Entries taken from a collection:
══════════

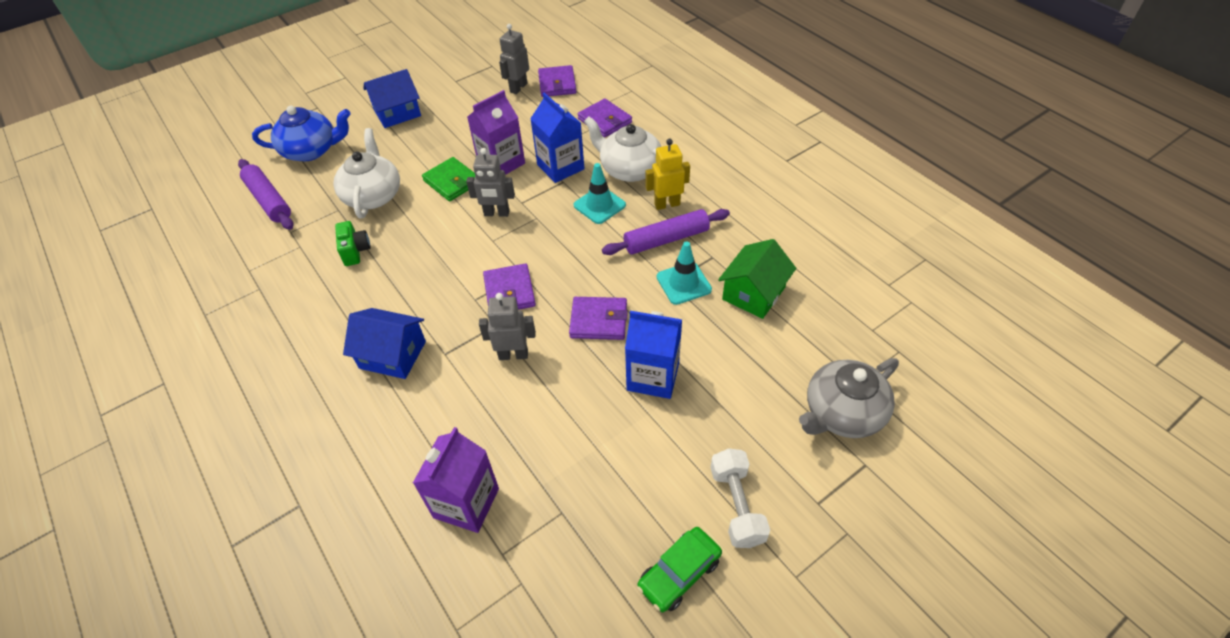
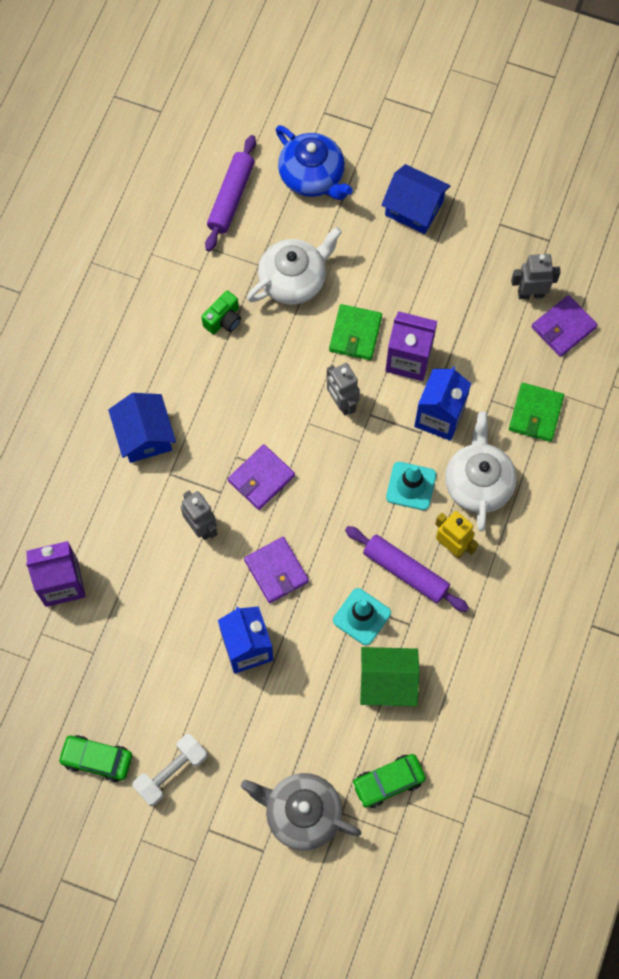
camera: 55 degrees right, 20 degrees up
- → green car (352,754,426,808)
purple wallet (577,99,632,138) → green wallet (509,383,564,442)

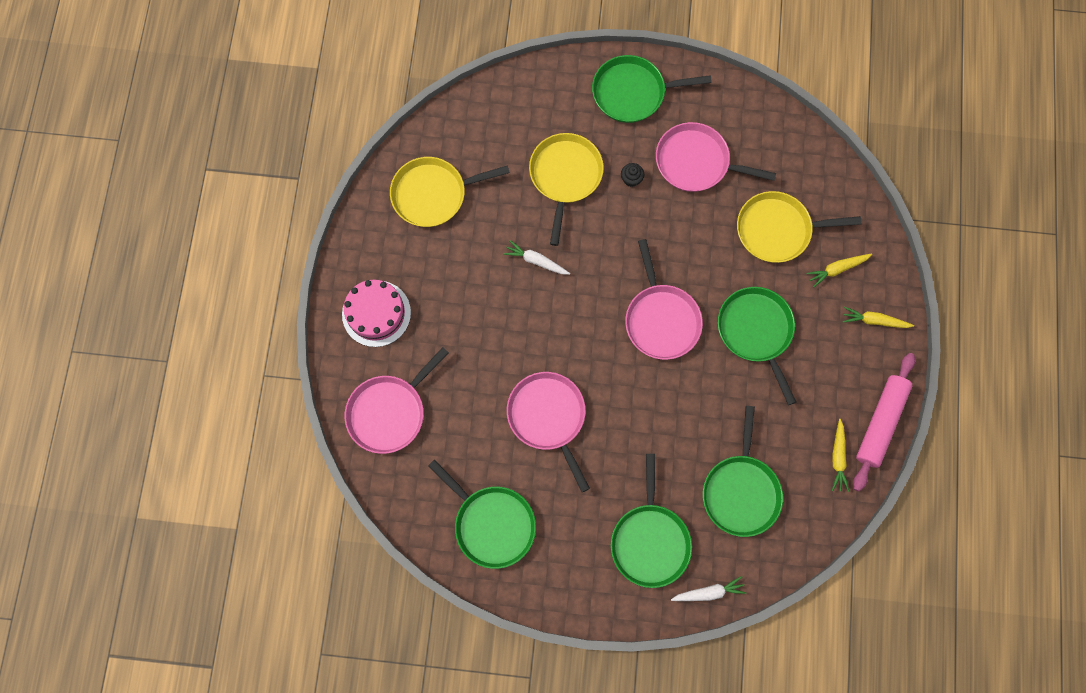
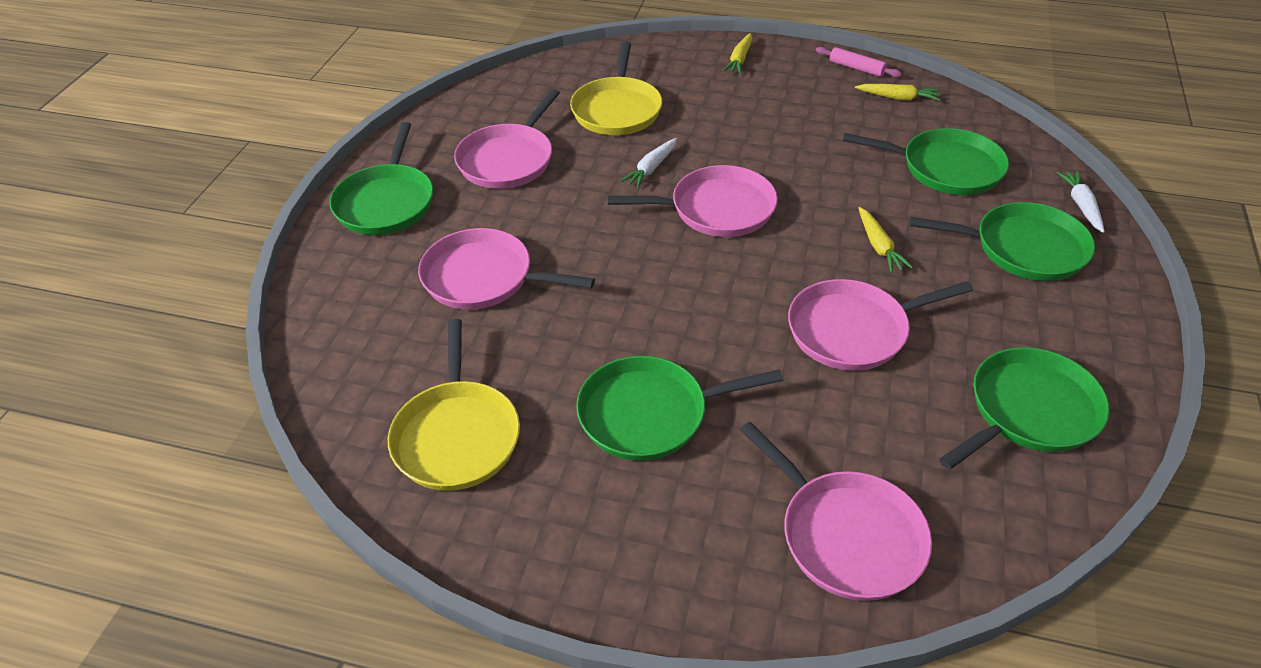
camera: 80 degrees left, 30 degrees down
pink cake (342,279,411,347) → -
black cupcake (621,163,644,187) → -
white carrot (503,240,570,275) → white carrot (620,138,677,189), relocated
green pan (718,287,796,405) → green pan (576,356,783,461), relocated
yellow carrot (806,254,872,287) → yellow carrot (859,207,913,273), relocated
yellow pan (529,133,604,246) → pink pan (418,228,595,310)
pink rolling pin (853,353,915,492) → pink rolling pin (816,47,902,78), x0.55

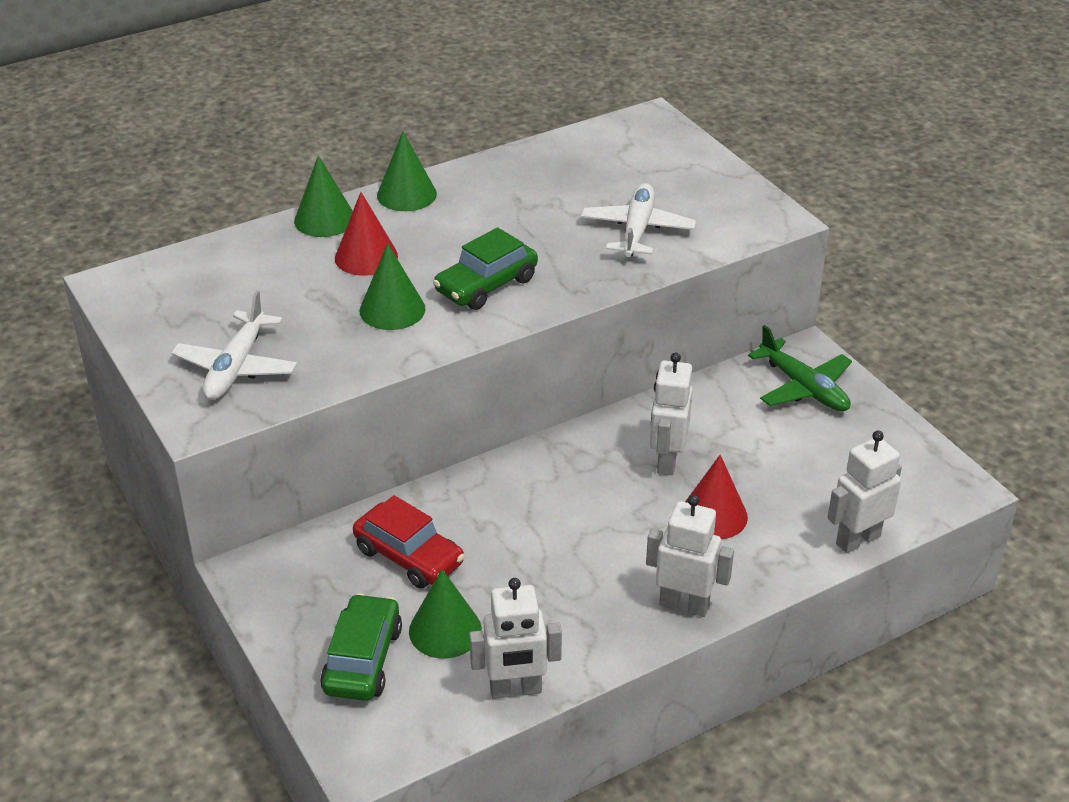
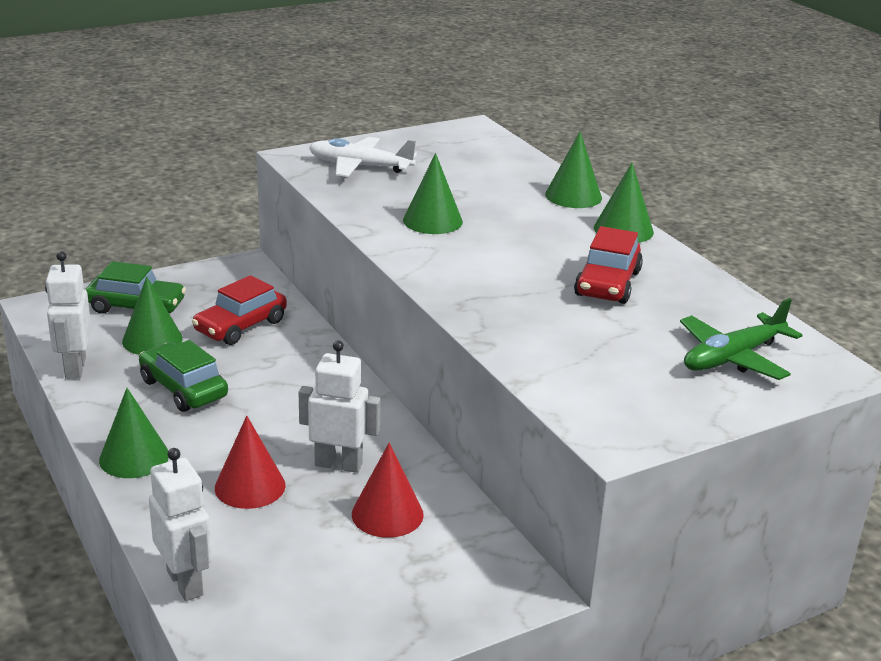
camera: 90 degrees right, 10 degrees down
white plane (581,183,696,257) → -
- → red car (574,226,643,304)
red cone (335,192,398,276) → red cone (352,443,424,538), relocated
green car (433,227,538,310) → green car (139,340,228,412), relocated
green plane (748,325,852,411) → green plane (680,298,802,380), relocated
white robot (646,495,734,617) → green cone (99,388,169,478)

══════════

- _Exercise objective_
Copy the records above exactly. The pictures are not part of the copy.

- _Exercise result_
camera: 55 degrees right, 20 degrees up
- → green car (352,754,426,808)
purple wallet (577,99,632,138) → green wallet (509,383,564,442)

camera: 80 degrees left, 30 degrees down
pink cake (342,279,411,347) → -
black cupcake (621,163,644,187) → -
white carrot (503,240,570,275) → white carrot (620,138,677,189), relocated
green pan (718,287,796,405) → green pan (576,356,783,461), relocated
yellow carrot (806,254,872,287) → yellow carrot (859,207,913,273), relocated
yellow pan (529,133,604,246) → pink pan (418,228,595,310)
pink rolling pin (853,353,915,492) → pink rolling pin (816,47,902,78), x0.55

camera: 90 degrees right, 10 degrees down
white plane (581,183,696,257) → -
- → red car (574,226,643,304)
red cone (335,192,398,276) → red cone (352,443,424,538), relocated
green car (433,227,538,310) → green car (139,340,228,412), relocated
green plane (748,325,852,411) → green plane (680,298,802,380), relocated
white robot (646,495,734,617) → green cone (99,388,169,478)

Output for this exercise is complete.